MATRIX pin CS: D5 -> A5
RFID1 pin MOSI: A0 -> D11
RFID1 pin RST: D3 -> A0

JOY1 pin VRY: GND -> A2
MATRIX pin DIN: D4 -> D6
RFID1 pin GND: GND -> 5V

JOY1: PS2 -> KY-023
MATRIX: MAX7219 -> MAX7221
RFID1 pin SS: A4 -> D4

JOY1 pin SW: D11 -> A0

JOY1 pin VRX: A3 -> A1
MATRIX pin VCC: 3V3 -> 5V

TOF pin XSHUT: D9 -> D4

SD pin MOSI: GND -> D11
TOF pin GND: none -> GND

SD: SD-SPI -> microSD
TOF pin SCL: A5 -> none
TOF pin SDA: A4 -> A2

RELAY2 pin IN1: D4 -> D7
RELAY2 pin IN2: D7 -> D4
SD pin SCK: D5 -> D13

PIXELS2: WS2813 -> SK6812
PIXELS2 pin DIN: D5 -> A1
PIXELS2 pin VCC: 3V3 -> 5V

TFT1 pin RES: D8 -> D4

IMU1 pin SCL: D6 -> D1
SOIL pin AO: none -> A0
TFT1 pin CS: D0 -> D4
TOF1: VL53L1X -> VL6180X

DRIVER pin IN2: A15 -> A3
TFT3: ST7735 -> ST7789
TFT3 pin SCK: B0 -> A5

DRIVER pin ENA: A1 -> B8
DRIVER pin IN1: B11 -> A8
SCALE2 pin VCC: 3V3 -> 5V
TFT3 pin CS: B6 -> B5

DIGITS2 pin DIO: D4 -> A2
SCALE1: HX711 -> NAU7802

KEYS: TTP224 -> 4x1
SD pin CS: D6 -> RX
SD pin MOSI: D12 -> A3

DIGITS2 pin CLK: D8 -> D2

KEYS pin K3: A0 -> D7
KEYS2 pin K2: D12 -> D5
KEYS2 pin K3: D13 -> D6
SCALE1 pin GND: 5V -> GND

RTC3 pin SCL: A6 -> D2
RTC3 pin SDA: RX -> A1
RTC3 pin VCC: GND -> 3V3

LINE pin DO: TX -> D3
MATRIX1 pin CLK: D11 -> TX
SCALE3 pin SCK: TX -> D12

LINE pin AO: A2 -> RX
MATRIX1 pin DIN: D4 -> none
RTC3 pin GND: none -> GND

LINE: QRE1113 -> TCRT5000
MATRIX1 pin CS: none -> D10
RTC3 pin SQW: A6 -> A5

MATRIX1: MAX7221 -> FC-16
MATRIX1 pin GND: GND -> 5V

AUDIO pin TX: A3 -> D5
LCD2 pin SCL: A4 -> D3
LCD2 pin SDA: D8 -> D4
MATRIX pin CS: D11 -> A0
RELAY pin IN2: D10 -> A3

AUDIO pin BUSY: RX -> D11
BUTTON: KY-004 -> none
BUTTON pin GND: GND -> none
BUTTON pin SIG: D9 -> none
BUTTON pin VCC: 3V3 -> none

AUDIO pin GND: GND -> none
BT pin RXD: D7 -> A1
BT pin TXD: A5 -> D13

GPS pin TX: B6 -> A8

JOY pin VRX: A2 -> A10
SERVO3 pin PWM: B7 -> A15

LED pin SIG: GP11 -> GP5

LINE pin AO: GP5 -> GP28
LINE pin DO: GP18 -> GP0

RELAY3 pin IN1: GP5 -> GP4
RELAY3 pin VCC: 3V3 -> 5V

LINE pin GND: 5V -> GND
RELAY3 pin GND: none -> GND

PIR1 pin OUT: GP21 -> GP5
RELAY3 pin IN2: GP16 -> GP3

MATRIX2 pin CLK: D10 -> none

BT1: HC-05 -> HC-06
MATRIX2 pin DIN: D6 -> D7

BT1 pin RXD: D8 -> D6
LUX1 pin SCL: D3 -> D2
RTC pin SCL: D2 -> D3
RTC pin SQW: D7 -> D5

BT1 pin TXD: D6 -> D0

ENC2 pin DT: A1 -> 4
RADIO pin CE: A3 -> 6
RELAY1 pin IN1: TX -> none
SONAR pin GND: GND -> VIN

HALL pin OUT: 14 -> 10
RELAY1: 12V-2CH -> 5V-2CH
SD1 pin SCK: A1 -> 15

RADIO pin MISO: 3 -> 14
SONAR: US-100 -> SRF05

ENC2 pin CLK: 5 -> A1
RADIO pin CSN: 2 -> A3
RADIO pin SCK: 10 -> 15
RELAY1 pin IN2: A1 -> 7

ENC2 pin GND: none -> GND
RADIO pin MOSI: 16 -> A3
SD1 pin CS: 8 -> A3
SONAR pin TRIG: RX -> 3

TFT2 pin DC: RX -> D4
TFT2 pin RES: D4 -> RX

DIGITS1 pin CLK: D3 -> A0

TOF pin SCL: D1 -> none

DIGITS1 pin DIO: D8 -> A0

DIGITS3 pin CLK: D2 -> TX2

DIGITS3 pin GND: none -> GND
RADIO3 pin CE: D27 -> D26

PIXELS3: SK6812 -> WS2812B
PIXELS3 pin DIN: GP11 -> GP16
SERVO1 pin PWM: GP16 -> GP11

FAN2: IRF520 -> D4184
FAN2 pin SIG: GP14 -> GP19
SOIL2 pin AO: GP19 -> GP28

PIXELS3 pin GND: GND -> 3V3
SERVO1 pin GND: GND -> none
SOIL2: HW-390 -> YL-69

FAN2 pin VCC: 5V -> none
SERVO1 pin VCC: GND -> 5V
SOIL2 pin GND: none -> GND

□ □ □ □ □

■ Action item
In the data above, find the line that contains "SCALE2 pin VCC: 3V3 -> 5V" and the line that contains "MATRIX1 pin CS: none -> D10". Repeat exactly those lines and every line between them, and only those.

■ The answer
SCALE2 pin VCC: 3V3 -> 5V
TFT3 pin CS: B6 -> B5

DIGITS2 pin DIO: D4 -> A2
SCALE1: HX711 -> NAU7802

KEYS: TTP224 -> 4x1
SD pin CS: D6 -> RX
SD pin MOSI: D12 -> A3

DIGITS2 pin CLK: D8 -> D2

KEYS pin K3: A0 -> D7
KEYS2 pin K2: D12 -> D5
KEYS2 pin K3: D13 -> D6
SCALE1 pin GND: 5V -> GND

RTC3 pin SCL: A6 -> D2
RTC3 pin SDA: RX -> A1
RTC3 pin VCC: GND -> 3V3

LINE pin DO: TX -> D3
MATRIX1 pin CLK: D11 -> TX
SCALE3 pin SCK: TX -> D12

LINE pin AO: A2 -> RX
MATRIX1 pin DIN: D4 -> none
RTC3 pin GND: none -> GND

LINE: QRE1113 -> TCRT5000
MATRIX1 pin CS: none -> D10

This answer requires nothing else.